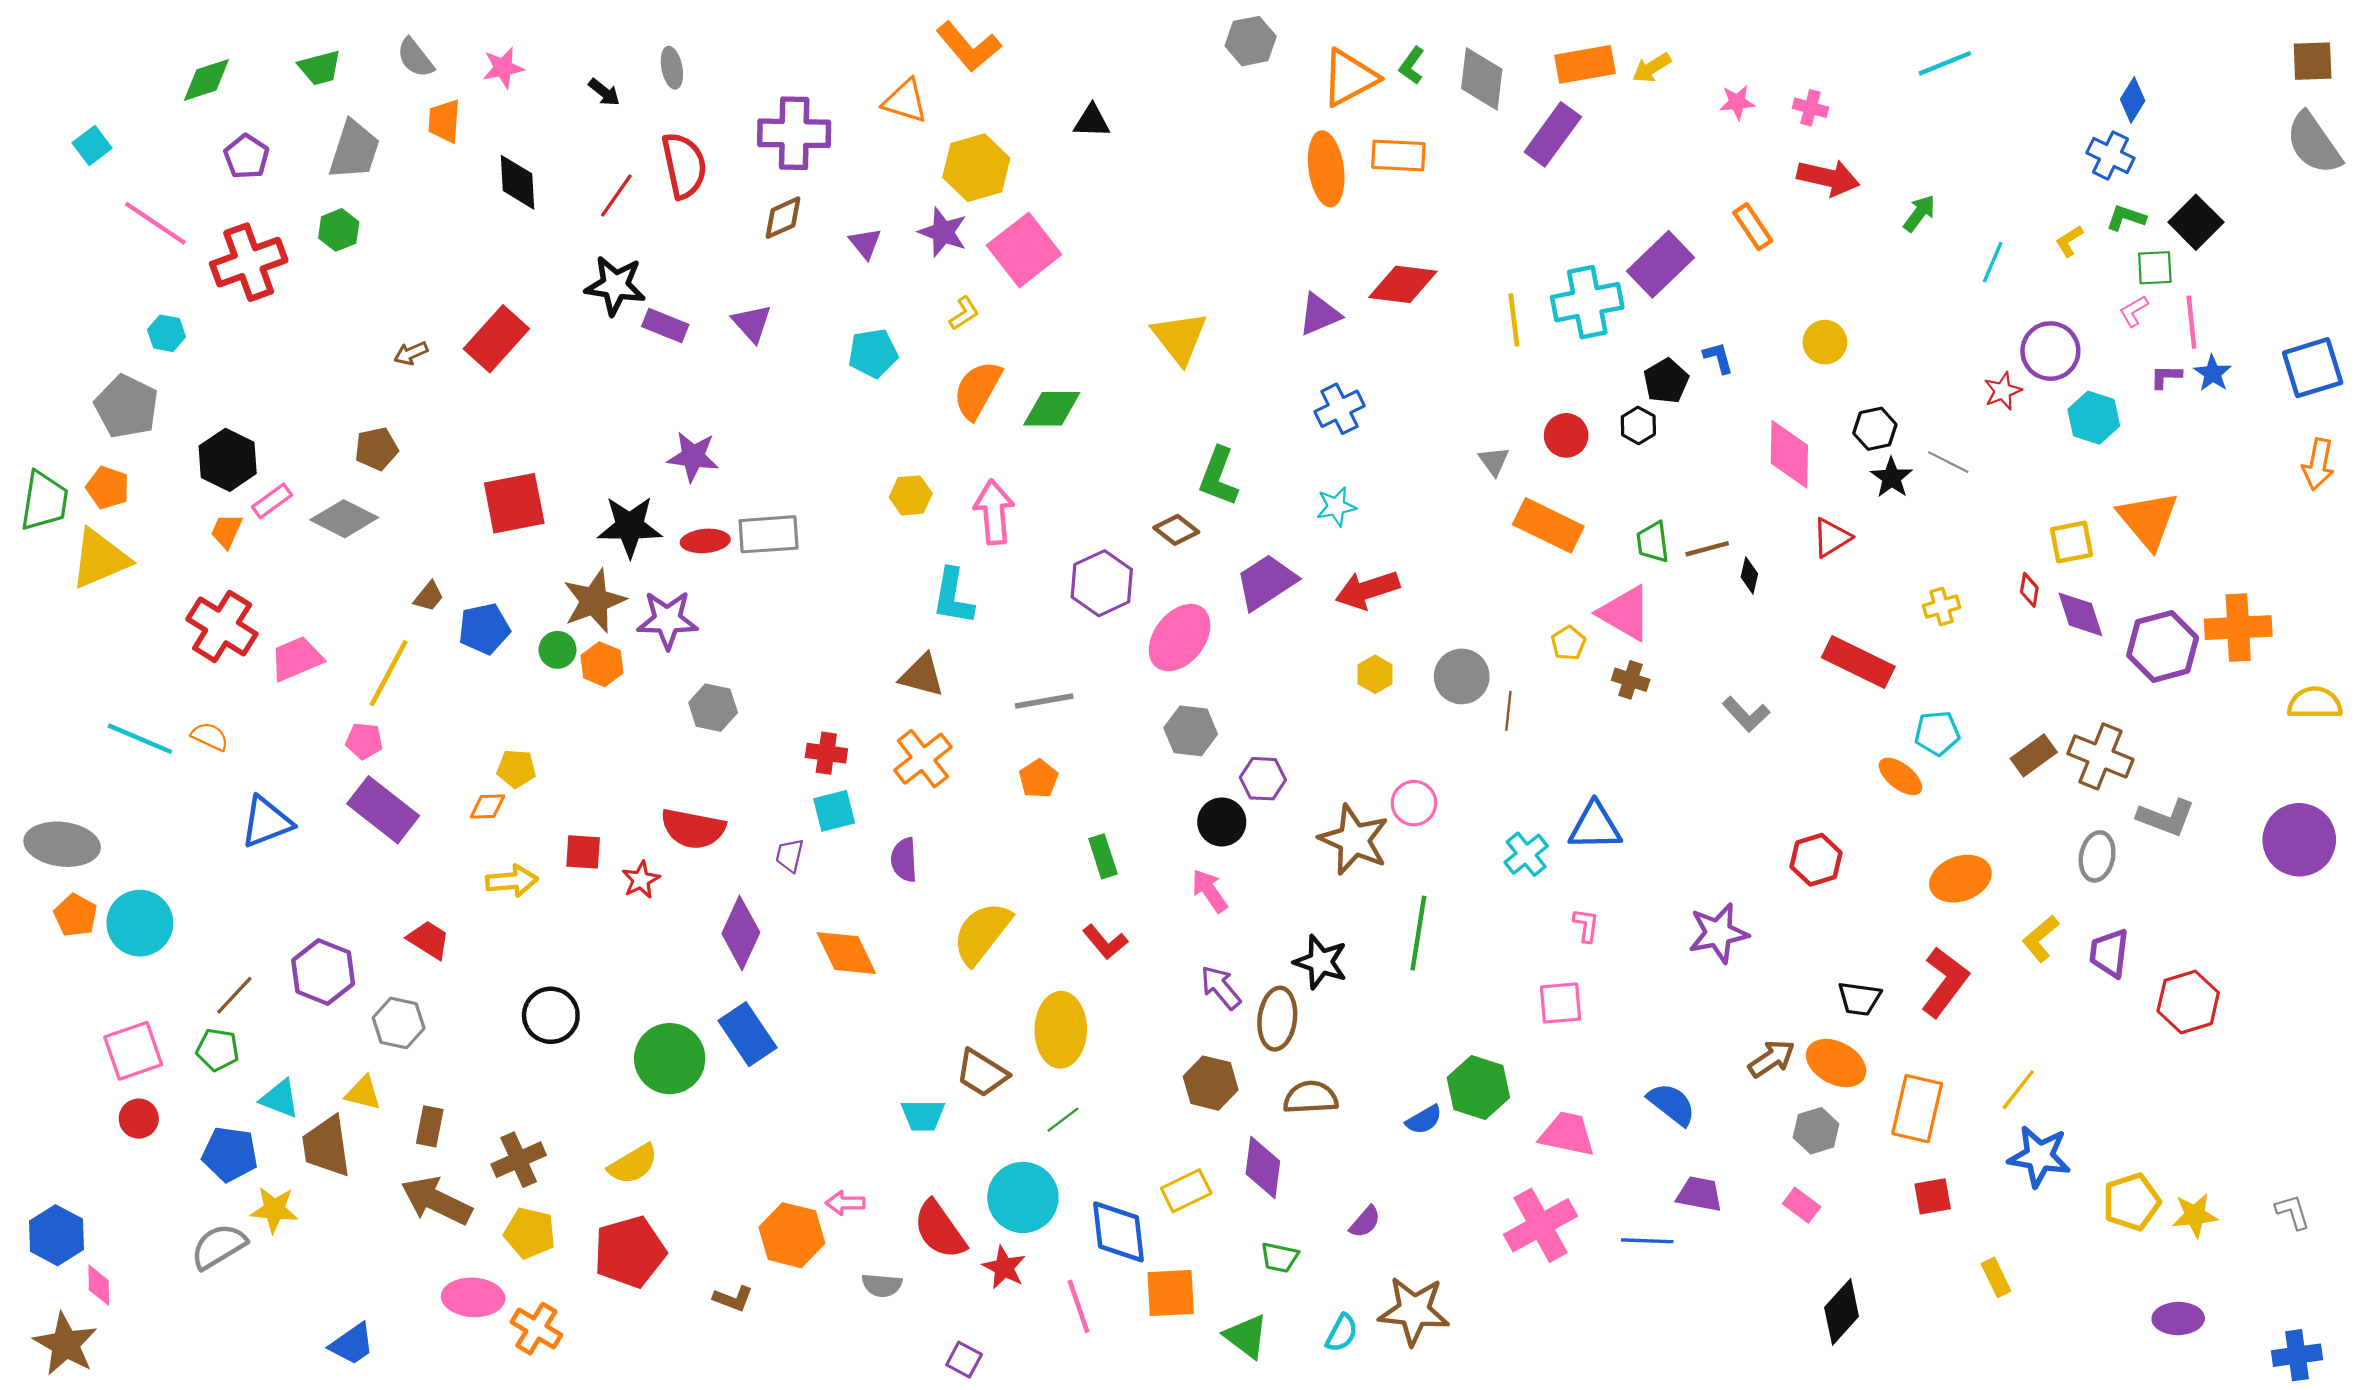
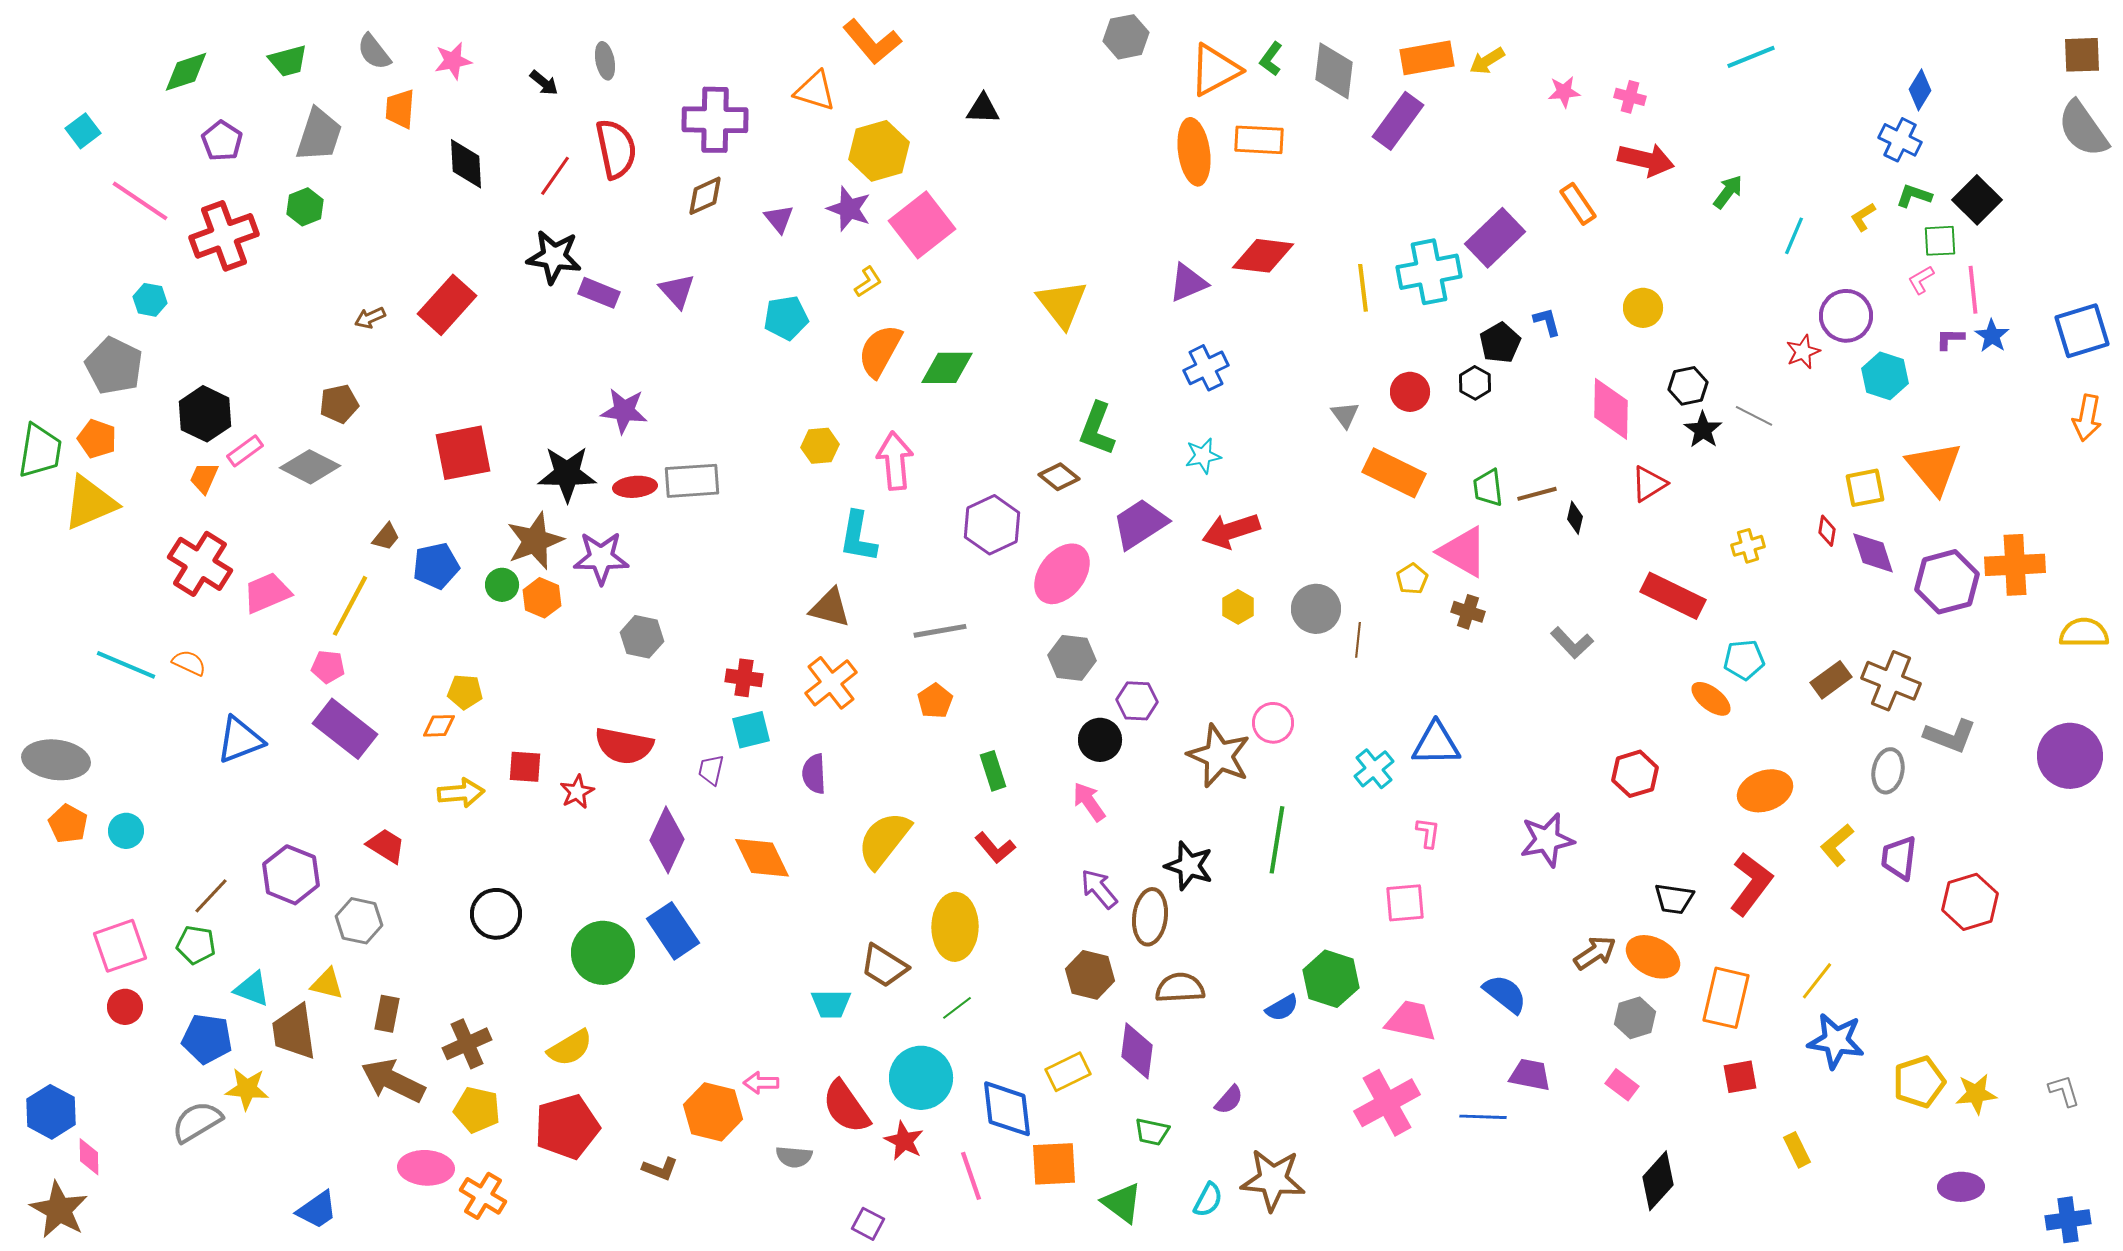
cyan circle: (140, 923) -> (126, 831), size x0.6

* * *

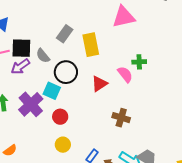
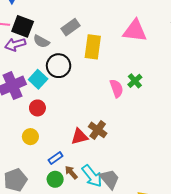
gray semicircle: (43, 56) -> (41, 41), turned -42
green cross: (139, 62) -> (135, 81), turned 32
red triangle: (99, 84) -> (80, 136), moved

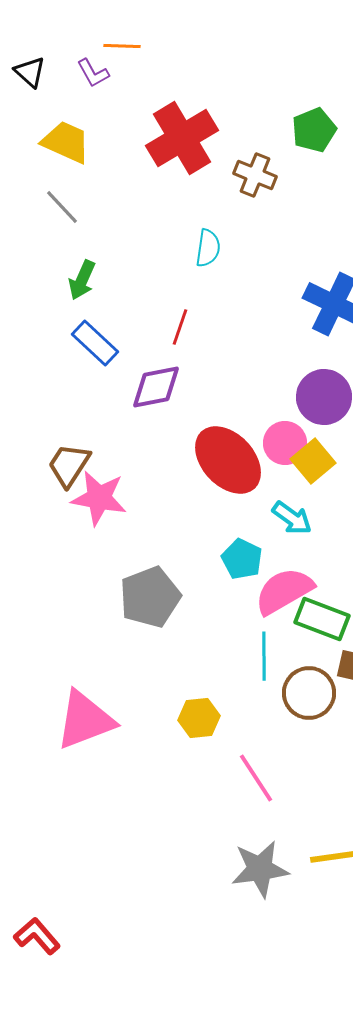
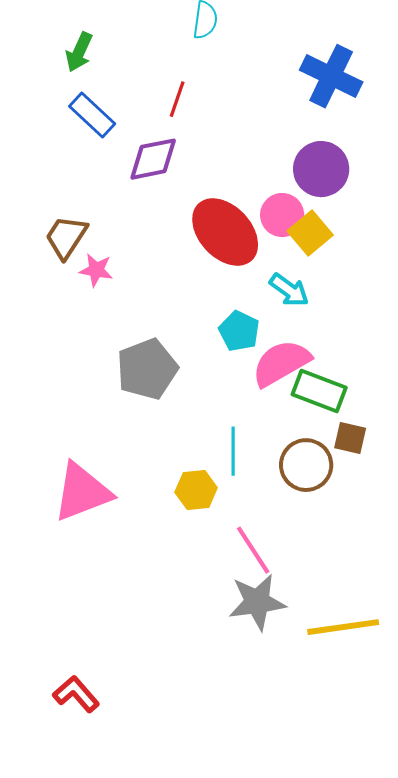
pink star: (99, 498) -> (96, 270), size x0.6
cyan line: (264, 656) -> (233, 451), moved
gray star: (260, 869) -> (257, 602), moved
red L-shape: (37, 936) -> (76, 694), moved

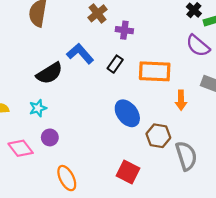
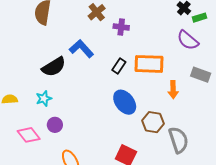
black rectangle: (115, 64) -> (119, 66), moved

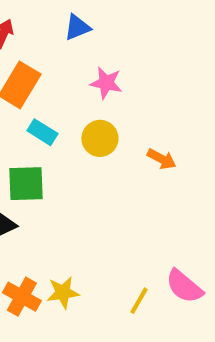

- _Aim of the exercise_: When a line of the records holds the word "moved", copy that line.

- _Output of the exercise_:
red triangle: (99, 84) -> (80, 136), moved
cyan line: (264, 656) -> (233, 451), moved
gray star: (260, 869) -> (257, 602), moved
red L-shape: (37, 936) -> (76, 694), moved
black rectangle: (115, 64) -> (119, 66), moved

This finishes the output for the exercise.